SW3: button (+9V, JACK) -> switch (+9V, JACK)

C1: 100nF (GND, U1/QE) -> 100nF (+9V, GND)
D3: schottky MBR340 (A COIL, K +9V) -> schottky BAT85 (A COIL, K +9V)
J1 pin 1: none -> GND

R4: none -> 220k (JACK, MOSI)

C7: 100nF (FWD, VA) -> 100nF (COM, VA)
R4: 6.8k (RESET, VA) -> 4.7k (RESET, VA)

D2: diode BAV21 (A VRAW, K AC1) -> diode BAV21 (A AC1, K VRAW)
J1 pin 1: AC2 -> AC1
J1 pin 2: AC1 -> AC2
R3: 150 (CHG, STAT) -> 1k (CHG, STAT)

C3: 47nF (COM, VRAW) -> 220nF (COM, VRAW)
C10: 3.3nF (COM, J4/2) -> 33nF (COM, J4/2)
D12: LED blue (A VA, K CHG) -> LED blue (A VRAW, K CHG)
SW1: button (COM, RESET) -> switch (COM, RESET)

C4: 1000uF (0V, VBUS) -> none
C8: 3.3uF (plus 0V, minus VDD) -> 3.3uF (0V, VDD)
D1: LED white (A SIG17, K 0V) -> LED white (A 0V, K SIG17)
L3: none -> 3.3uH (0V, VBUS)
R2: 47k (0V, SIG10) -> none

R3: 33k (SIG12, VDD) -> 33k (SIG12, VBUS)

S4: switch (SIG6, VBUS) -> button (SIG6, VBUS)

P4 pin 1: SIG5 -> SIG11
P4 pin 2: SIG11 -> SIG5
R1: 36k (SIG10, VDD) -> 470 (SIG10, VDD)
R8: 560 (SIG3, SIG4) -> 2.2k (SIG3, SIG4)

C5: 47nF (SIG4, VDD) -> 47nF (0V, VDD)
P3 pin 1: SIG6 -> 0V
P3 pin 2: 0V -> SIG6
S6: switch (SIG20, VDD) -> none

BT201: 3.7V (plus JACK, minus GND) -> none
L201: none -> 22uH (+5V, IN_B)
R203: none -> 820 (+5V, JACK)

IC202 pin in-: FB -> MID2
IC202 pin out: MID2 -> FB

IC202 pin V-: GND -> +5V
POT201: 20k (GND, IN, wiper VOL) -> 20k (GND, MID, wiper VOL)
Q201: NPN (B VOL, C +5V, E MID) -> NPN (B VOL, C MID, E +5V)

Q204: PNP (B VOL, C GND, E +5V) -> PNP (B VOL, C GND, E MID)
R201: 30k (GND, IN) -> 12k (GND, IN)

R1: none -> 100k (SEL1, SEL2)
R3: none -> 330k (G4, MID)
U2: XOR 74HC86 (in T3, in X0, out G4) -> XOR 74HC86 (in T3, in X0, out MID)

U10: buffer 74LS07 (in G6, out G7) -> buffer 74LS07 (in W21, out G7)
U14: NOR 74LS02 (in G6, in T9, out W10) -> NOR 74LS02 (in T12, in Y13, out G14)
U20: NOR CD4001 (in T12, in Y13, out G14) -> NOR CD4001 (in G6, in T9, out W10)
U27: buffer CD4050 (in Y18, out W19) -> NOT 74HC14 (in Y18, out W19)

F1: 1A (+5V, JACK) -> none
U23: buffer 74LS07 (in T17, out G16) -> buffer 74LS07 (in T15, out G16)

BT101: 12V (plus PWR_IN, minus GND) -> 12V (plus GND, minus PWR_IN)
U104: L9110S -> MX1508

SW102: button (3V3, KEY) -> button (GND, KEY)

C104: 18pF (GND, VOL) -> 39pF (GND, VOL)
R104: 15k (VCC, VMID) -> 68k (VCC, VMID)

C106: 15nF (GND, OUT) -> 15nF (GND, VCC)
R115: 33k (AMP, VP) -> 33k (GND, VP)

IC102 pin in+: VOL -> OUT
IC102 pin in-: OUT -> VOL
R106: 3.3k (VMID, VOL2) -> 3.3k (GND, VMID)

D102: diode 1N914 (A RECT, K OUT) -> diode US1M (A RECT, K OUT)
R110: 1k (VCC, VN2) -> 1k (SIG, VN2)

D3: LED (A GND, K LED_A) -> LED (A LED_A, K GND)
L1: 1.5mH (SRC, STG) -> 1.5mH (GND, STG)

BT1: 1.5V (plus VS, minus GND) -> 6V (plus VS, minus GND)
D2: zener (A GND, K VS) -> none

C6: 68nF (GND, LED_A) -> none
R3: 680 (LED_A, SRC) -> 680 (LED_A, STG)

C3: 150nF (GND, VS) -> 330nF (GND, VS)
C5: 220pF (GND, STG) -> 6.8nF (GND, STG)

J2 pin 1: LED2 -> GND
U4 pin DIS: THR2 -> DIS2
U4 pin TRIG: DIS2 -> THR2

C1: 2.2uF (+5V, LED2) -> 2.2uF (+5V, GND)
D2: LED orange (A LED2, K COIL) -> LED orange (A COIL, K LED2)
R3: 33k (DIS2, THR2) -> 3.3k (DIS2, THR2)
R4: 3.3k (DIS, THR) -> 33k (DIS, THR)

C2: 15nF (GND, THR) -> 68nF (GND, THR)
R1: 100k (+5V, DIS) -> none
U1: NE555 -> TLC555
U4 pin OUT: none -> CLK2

-=-=-

Work task: Show every line above in which the word "switch" appears.

Answer below:
SW3: button (+9V, JACK) -> switch (+9V, JACK)
SW1: button (COM, RESET) -> switch (COM, RESET)
S4: switch (SIG6, VBUS) -> button (SIG6, VBUS)
S6: switch (SIG20, VDD) -> none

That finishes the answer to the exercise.